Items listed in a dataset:
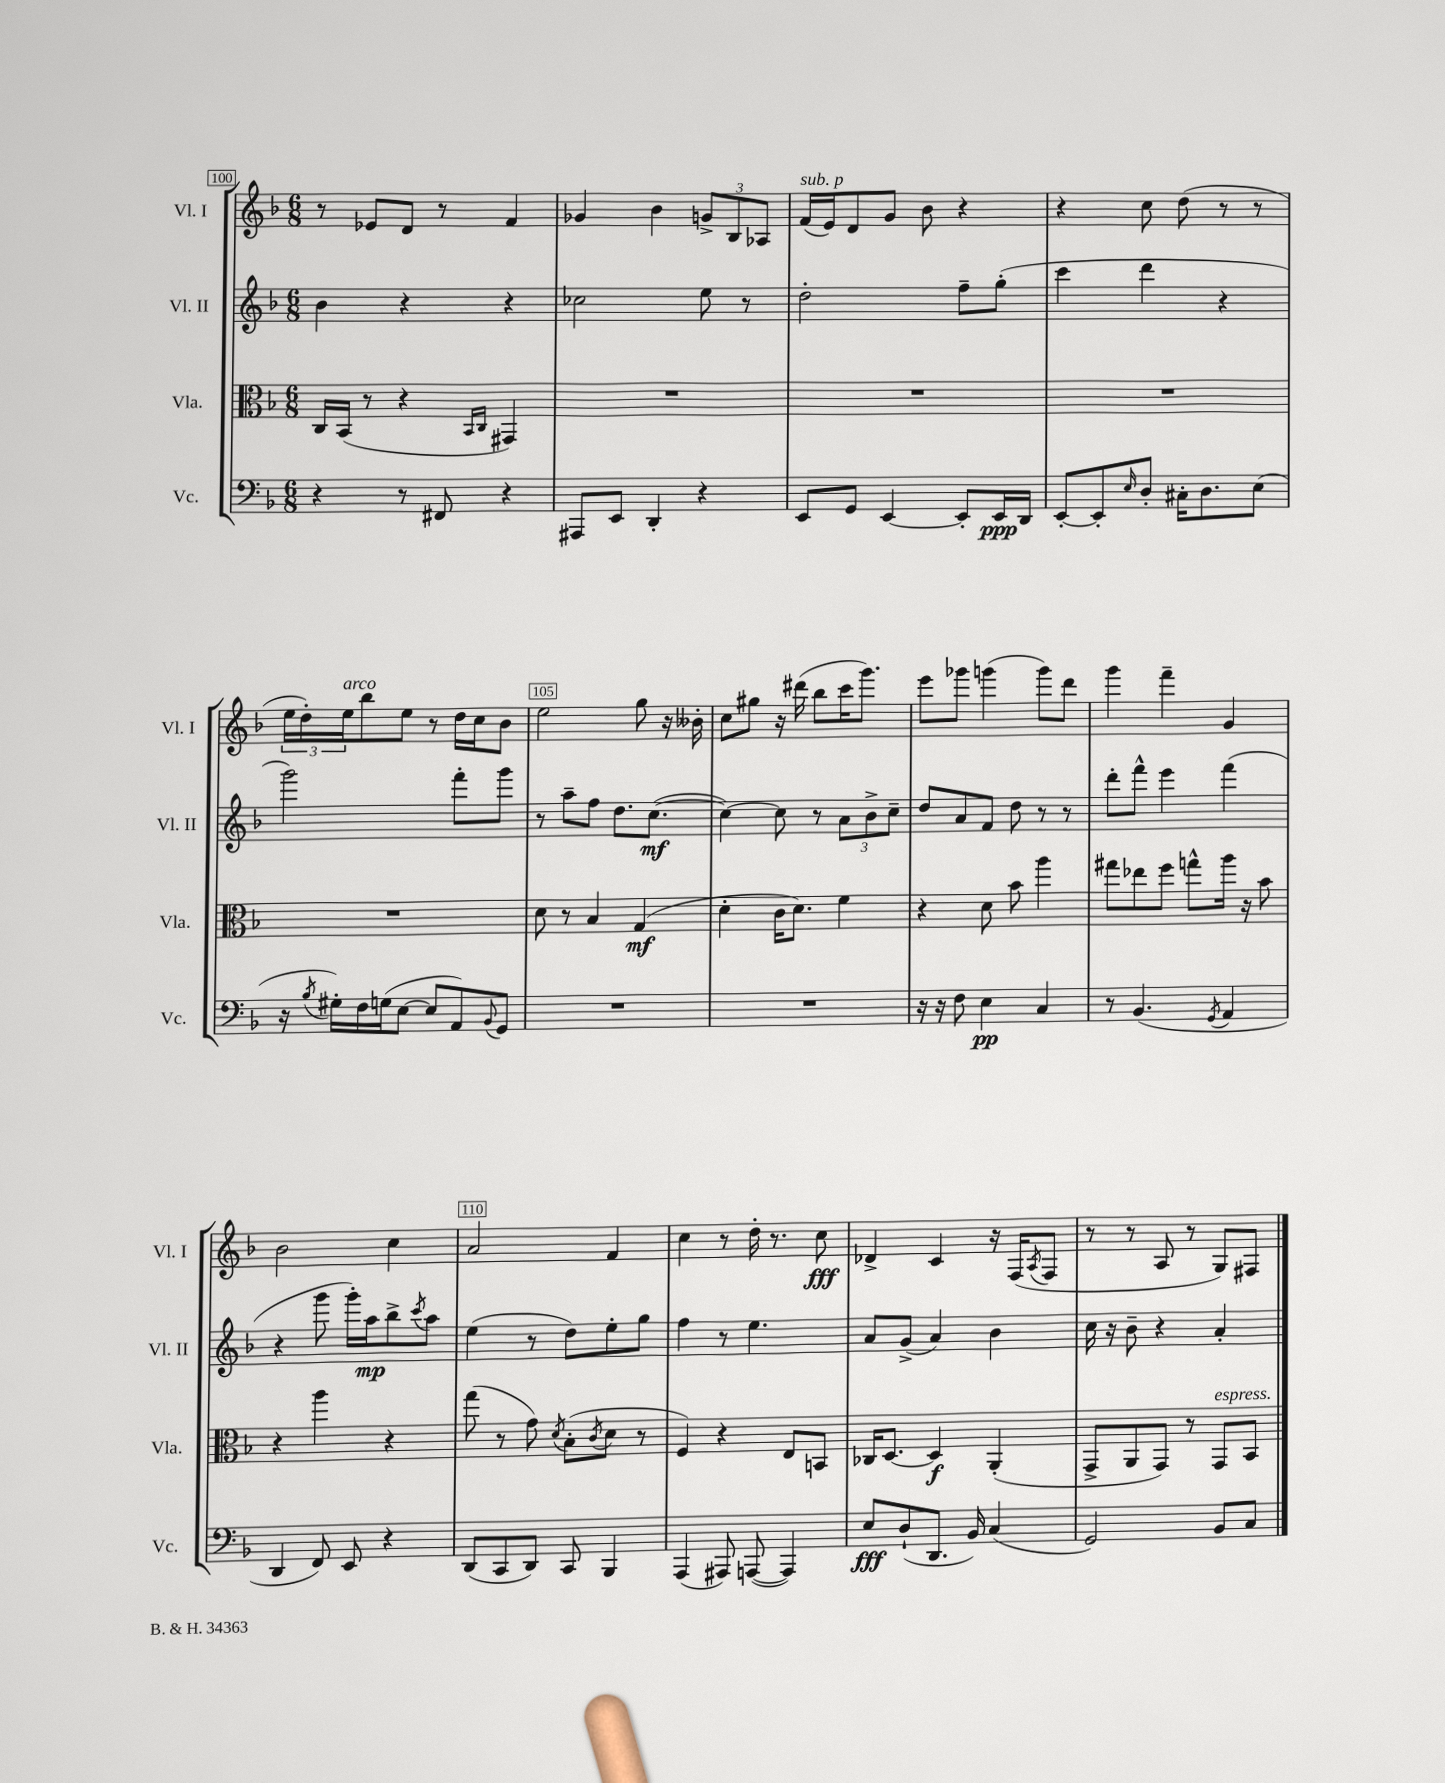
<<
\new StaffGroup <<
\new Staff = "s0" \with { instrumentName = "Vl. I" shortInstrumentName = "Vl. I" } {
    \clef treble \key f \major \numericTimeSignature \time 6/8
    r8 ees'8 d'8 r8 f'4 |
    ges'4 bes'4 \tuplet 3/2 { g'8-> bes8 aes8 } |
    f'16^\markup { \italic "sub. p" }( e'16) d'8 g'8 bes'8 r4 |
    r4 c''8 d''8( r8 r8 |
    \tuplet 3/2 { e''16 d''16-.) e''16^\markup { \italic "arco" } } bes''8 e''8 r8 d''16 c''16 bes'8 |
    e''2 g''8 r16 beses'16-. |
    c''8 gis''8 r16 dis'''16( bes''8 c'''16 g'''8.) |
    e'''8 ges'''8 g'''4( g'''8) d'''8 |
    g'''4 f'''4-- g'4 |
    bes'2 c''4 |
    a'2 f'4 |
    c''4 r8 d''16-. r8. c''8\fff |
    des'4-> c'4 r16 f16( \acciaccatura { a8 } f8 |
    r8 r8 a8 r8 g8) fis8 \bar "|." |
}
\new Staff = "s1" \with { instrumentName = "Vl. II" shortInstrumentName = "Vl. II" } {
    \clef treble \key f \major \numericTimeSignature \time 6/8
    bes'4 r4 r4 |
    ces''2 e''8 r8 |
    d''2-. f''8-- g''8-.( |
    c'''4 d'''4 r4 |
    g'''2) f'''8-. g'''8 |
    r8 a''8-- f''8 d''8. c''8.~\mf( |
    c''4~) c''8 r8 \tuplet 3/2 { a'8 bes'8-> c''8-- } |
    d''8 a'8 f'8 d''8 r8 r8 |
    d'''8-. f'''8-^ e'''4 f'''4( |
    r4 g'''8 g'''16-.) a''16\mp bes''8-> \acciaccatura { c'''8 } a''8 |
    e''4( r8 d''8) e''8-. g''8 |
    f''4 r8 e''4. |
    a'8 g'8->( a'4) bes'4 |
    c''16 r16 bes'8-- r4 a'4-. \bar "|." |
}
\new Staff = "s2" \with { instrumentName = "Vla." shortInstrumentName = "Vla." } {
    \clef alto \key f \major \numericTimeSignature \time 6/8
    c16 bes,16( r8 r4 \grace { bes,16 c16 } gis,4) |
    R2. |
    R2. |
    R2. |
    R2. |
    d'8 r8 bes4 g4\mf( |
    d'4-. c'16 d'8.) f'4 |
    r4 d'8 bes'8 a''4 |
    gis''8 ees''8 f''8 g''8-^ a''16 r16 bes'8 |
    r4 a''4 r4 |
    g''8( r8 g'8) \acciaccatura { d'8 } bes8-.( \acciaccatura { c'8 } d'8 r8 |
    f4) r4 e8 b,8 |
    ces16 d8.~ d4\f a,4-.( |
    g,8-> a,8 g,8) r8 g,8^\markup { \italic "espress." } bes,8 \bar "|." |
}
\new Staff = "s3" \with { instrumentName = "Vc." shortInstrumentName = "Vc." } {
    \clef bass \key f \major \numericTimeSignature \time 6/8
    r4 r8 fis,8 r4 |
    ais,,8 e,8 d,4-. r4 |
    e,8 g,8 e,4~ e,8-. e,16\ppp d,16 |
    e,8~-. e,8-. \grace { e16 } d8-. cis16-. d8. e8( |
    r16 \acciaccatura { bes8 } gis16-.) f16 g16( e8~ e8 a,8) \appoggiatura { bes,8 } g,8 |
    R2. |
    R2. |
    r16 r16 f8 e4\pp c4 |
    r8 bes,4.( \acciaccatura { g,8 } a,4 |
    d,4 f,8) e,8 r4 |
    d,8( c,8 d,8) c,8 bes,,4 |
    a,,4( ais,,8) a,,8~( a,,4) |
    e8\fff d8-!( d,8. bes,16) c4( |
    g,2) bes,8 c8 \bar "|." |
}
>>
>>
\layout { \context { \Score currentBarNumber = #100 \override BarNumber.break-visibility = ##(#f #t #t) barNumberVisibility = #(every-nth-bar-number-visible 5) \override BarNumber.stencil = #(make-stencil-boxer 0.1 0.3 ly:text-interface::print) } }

* * *

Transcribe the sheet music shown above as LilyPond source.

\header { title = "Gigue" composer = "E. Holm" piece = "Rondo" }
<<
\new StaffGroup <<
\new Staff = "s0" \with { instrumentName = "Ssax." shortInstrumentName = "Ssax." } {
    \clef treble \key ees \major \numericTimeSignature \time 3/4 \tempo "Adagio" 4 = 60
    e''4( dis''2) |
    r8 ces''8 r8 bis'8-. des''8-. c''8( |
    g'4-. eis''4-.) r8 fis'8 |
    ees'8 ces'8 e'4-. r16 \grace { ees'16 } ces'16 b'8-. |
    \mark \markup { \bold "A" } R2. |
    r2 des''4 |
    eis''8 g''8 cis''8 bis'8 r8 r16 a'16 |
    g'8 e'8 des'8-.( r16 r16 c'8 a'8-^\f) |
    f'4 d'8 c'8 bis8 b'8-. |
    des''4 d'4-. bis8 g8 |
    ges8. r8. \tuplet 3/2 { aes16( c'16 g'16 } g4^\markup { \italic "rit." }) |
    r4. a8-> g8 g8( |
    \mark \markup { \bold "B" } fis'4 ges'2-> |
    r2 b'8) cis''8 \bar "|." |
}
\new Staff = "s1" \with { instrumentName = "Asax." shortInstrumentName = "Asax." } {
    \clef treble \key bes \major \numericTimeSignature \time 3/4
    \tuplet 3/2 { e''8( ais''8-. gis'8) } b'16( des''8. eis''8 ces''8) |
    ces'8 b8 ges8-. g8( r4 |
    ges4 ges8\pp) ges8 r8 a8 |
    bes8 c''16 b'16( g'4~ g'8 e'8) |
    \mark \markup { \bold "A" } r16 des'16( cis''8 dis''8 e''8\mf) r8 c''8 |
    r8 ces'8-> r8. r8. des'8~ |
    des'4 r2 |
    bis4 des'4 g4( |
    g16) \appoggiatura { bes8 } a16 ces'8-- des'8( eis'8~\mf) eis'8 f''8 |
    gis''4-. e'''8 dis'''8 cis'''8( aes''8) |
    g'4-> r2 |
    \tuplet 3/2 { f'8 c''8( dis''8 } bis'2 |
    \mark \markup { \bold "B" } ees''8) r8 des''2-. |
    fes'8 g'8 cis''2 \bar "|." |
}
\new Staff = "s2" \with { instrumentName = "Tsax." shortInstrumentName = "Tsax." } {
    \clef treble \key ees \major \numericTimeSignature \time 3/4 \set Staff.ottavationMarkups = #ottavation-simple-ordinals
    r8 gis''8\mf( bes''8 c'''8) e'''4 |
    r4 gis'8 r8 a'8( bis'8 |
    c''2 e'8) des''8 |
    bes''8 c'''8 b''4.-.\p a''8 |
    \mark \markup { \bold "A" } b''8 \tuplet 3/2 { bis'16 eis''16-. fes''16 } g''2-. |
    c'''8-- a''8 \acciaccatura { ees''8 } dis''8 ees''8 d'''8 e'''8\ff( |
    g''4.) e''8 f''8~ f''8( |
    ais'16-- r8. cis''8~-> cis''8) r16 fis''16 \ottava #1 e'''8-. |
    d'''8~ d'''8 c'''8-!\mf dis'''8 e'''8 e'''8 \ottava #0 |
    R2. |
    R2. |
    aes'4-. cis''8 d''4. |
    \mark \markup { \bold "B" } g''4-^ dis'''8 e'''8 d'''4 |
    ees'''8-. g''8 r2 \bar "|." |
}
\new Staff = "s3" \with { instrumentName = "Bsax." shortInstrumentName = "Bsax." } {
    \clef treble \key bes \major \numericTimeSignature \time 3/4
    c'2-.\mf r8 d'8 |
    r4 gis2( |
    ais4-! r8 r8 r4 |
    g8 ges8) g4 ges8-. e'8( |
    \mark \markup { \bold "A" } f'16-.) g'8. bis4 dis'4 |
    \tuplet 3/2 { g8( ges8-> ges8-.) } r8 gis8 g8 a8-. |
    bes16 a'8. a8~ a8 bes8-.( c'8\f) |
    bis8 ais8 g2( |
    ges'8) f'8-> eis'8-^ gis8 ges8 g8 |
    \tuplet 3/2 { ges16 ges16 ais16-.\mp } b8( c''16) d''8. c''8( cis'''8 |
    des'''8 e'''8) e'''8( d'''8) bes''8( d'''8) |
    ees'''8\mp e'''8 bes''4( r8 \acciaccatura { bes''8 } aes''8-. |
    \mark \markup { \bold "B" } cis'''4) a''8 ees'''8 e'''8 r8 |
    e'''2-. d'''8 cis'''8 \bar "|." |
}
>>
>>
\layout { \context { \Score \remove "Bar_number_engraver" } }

Your instructions:
Gather every line of the items above that contains the string "layout", and treat uppercase and lowercase as different.

Written response:
\layout { \context { \Score currentBarNumber = #100 \override BarNumber.break-visibility = ##(#f #t #t) barNumberVisibility = #(every-nth-bar-number-visible 5) \override BarNumber.stencil = #(make-stencil-boxer 0.1 0.3 ly:text-interface::print) } }
\layout { \context { \Score \remove "Bar_number_engraver" } }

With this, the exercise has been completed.